• REQUIRED WORK: All lines in the records that carry the string "none" are to be shown.

• INFORMATION SHOWN:
------------------------
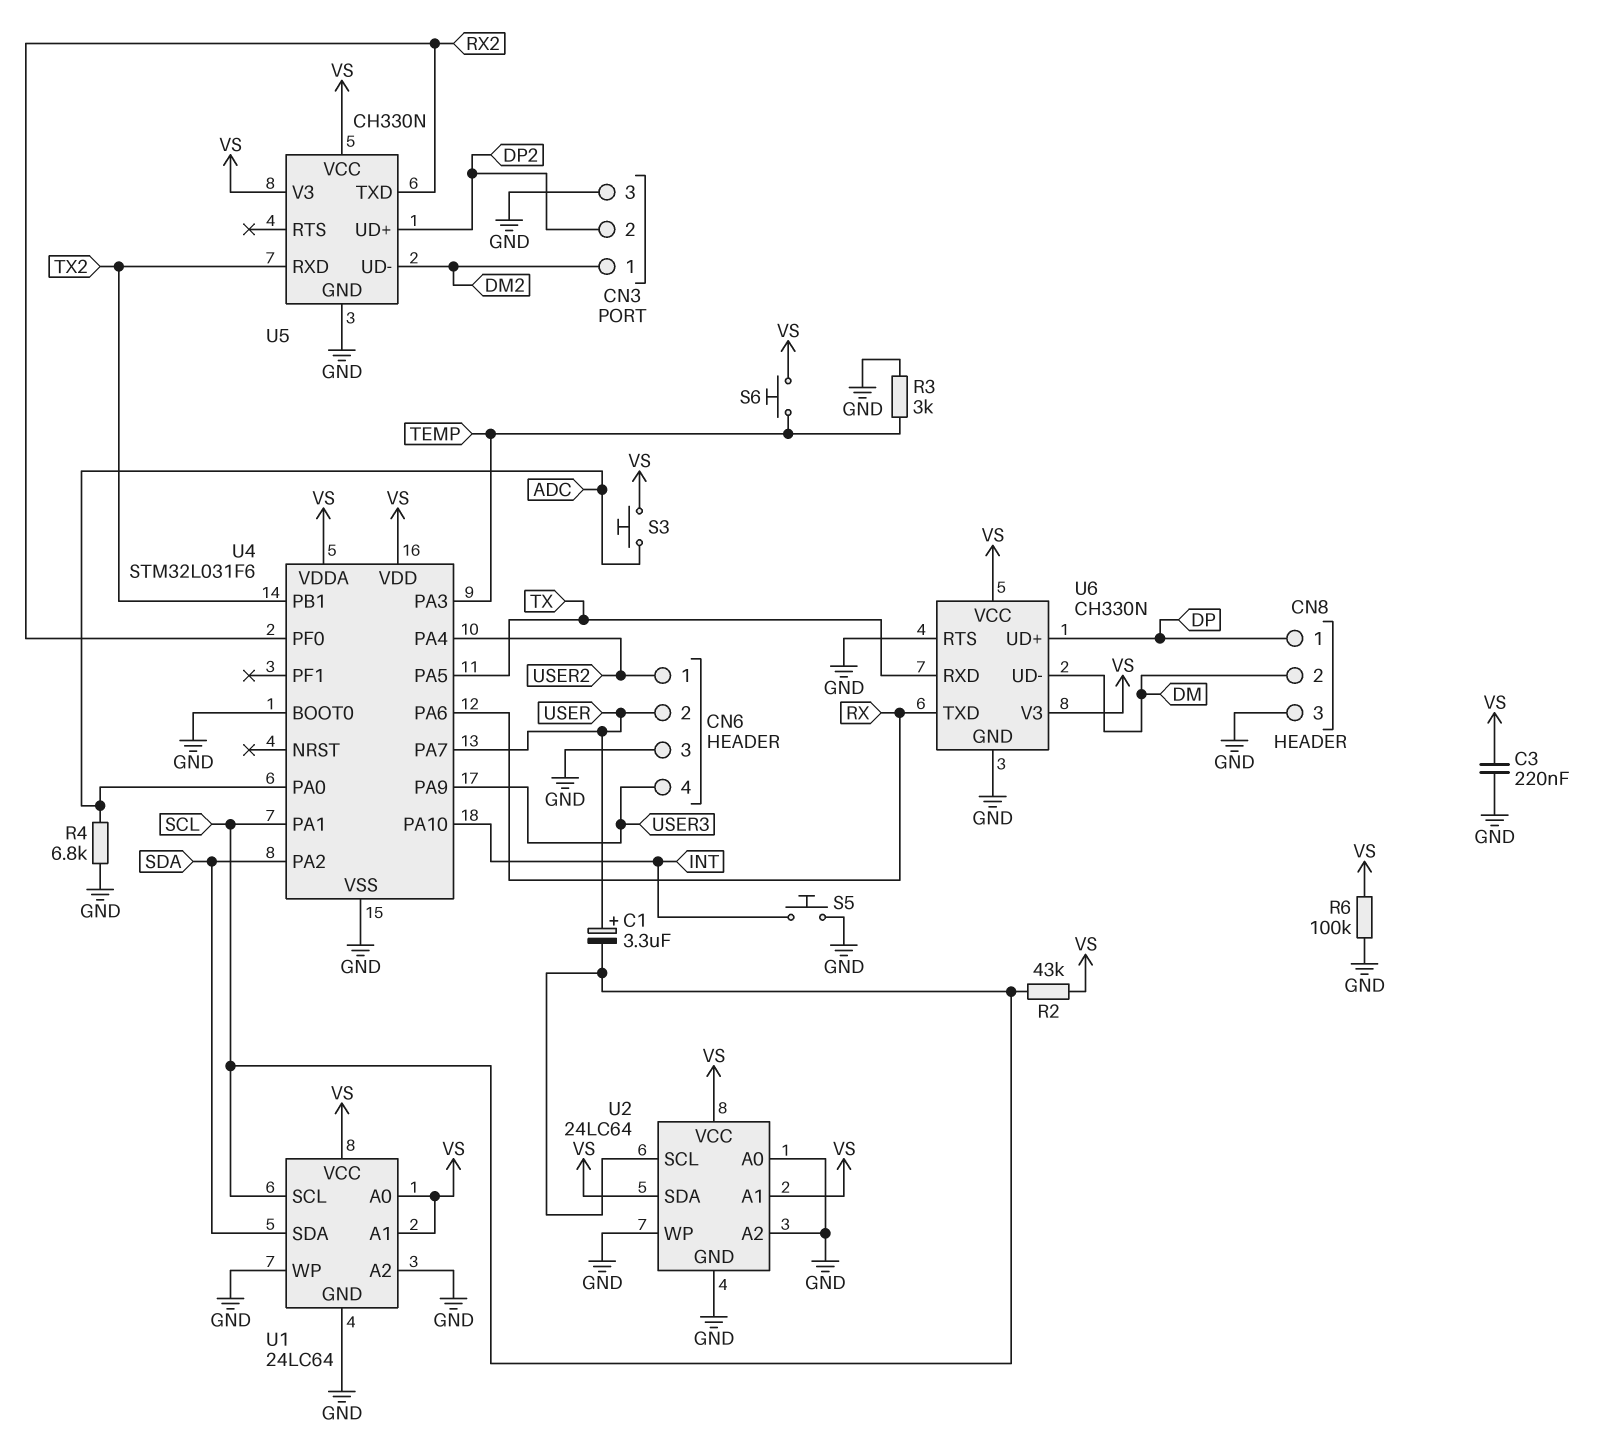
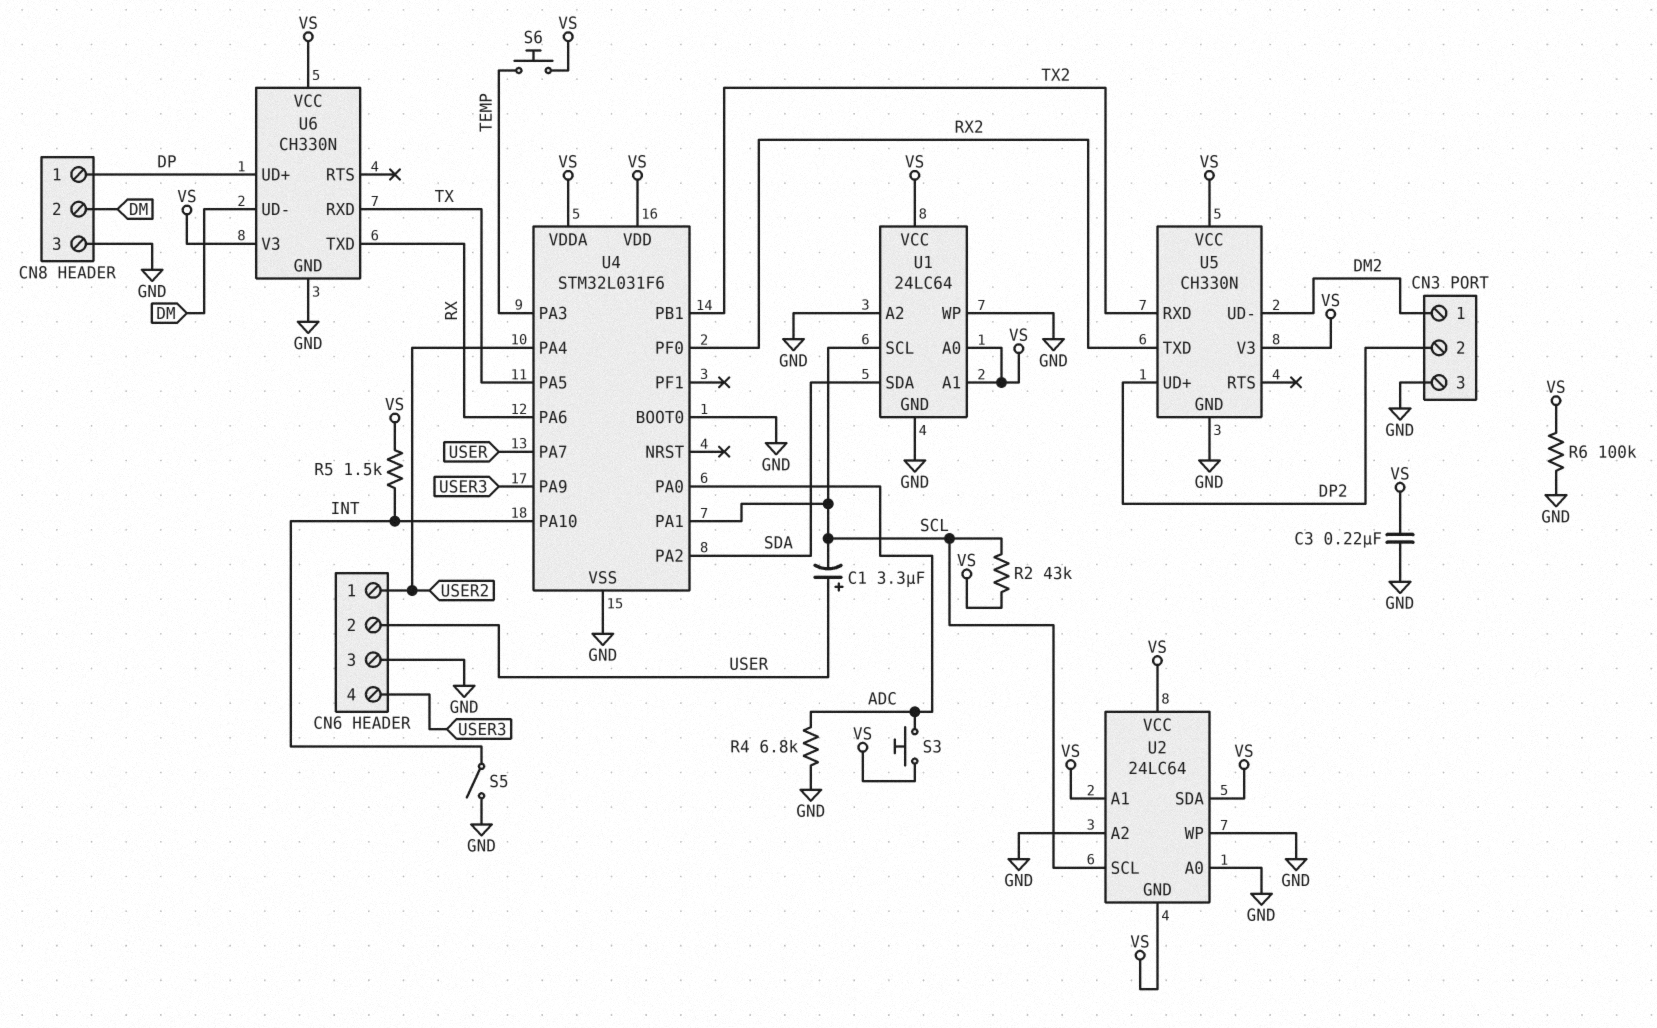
R3: 3k (GND, TEMP) -> none
R5: none -> 1.5k (INT, VS)
S5: button (GND, INT) -> switch (GND, INT)
U2 pin GND: GND -> VS
U6 pin RTS: GND -> none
------------------------
• RESULT FOR THIS TASK:
R3: 3k (GND, TEMP) -> none
R5: none -> 1.5k (INT, VS)
U6 pin RTS: GND -> none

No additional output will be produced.